» **INFORMATION SHOWN**
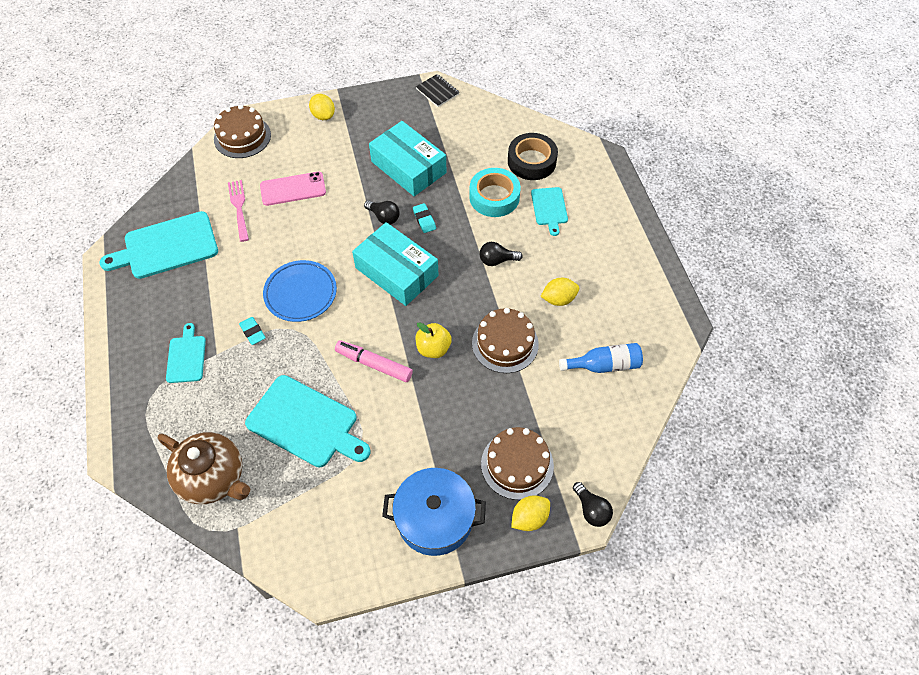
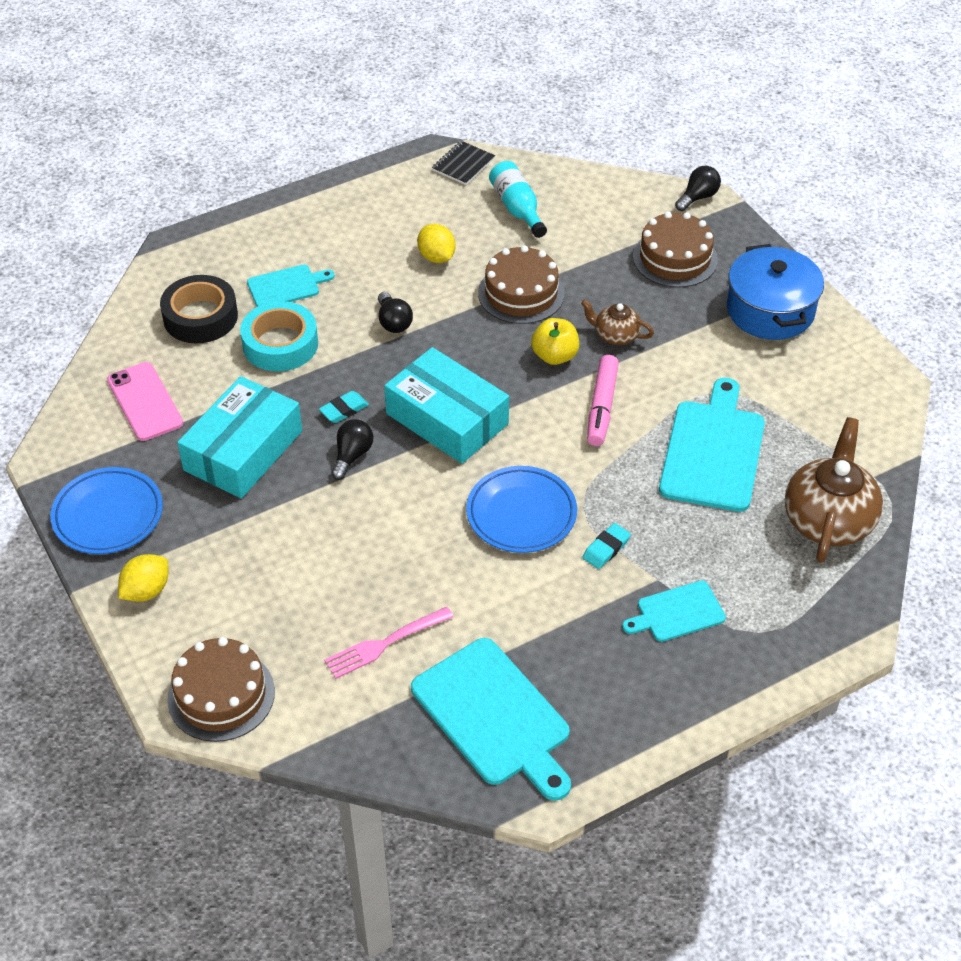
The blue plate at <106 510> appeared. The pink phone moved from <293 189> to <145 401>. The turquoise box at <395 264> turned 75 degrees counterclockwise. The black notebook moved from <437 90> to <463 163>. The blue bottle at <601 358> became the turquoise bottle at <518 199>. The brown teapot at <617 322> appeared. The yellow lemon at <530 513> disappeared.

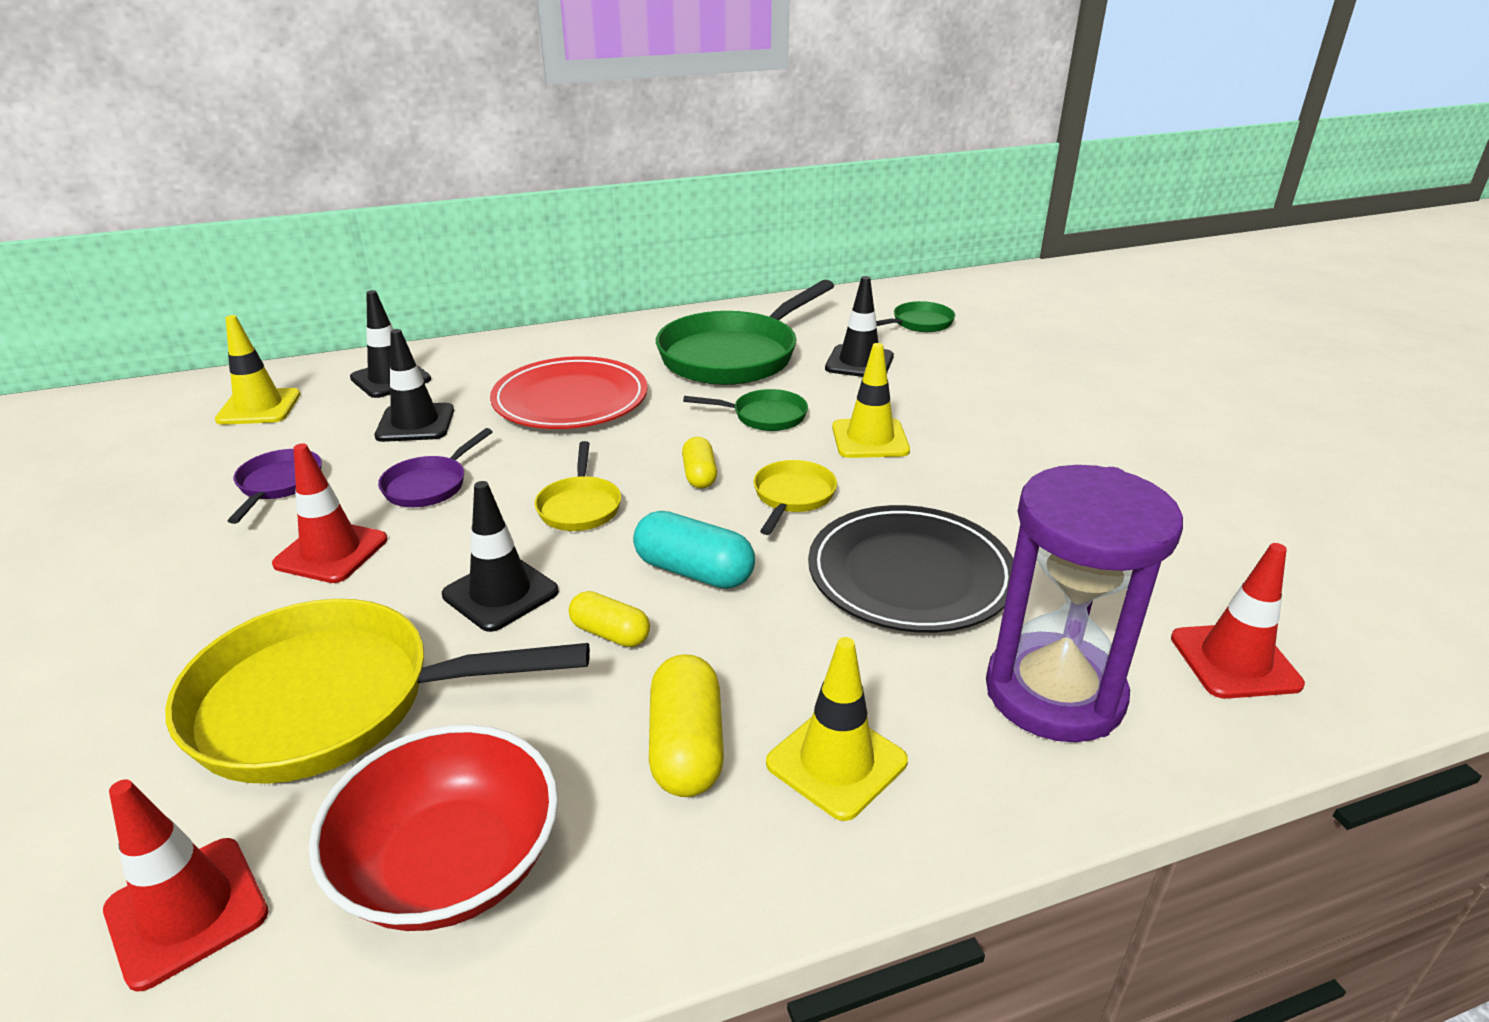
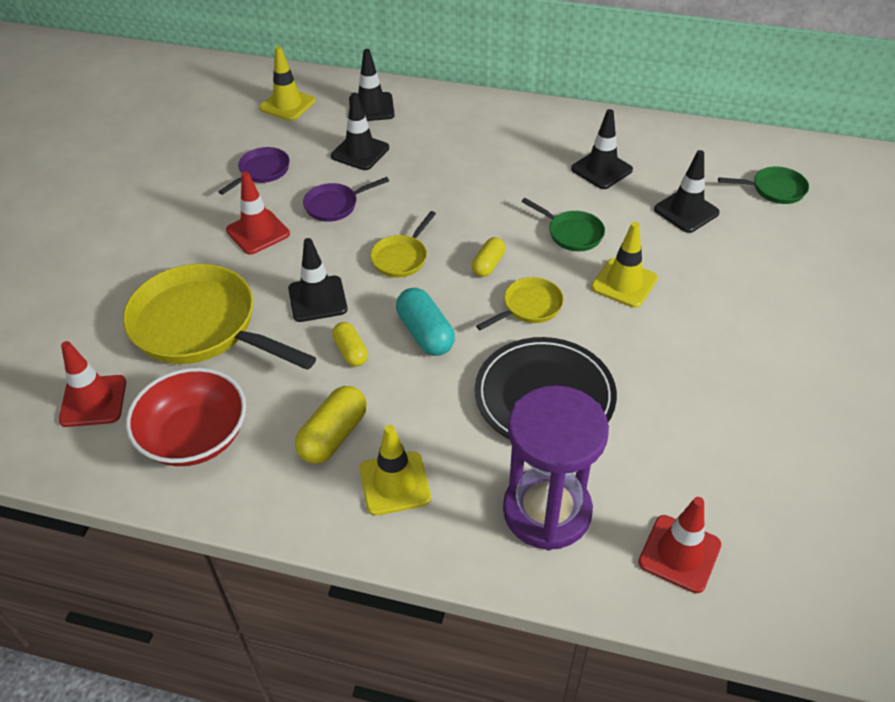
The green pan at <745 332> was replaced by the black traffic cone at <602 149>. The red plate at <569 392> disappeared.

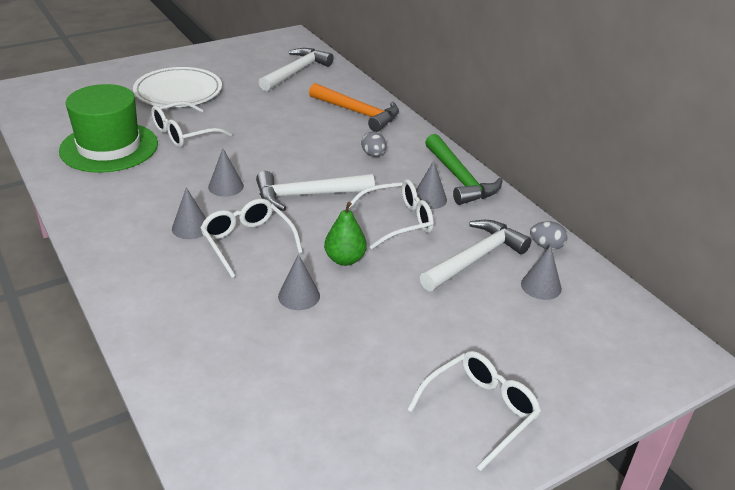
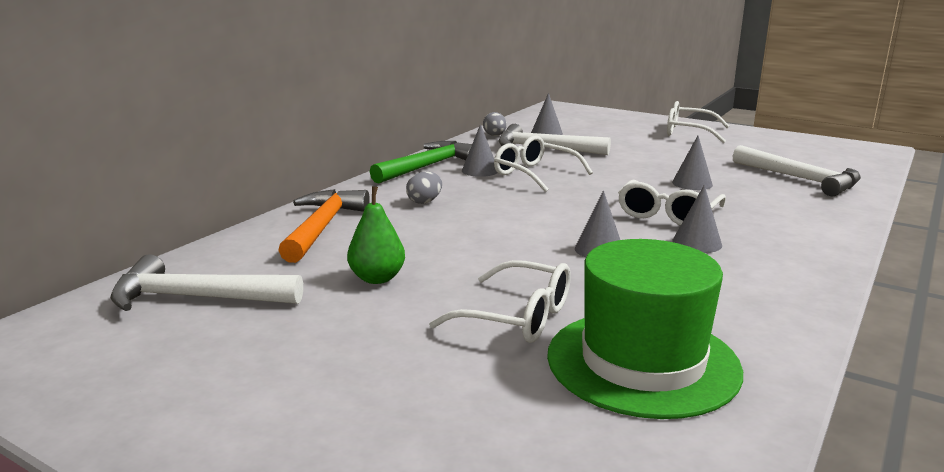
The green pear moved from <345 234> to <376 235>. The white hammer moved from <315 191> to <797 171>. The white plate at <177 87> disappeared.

» **PROBLEM DETAILS**
Set down all of the material above exactly as written, leaving the pictures out.

» **FINAL ANSWER**
The blue plate at <106 510> appeared. The pink phone moved from <293 189> to <145 401>. The turquoise box at <395 264> turned 75 degrees counterclockwise. The black notebook moved from <437 90> to <463 163>. The blue bottle at <601 358> became the turquoise bottle at <518 199>. The brown teapot at <617 322> appeared. The yellow lemon at <530 513> disappeared.

The green pan at <745 332> was replaced by the black traffic cone at <602 149>. The red plate at <569 392> disappeared.

The green pear moved from <345 234> to <376 235>. The white hammer moved from <315 191> to <797 171>. The white plate at <177 87> disappeared.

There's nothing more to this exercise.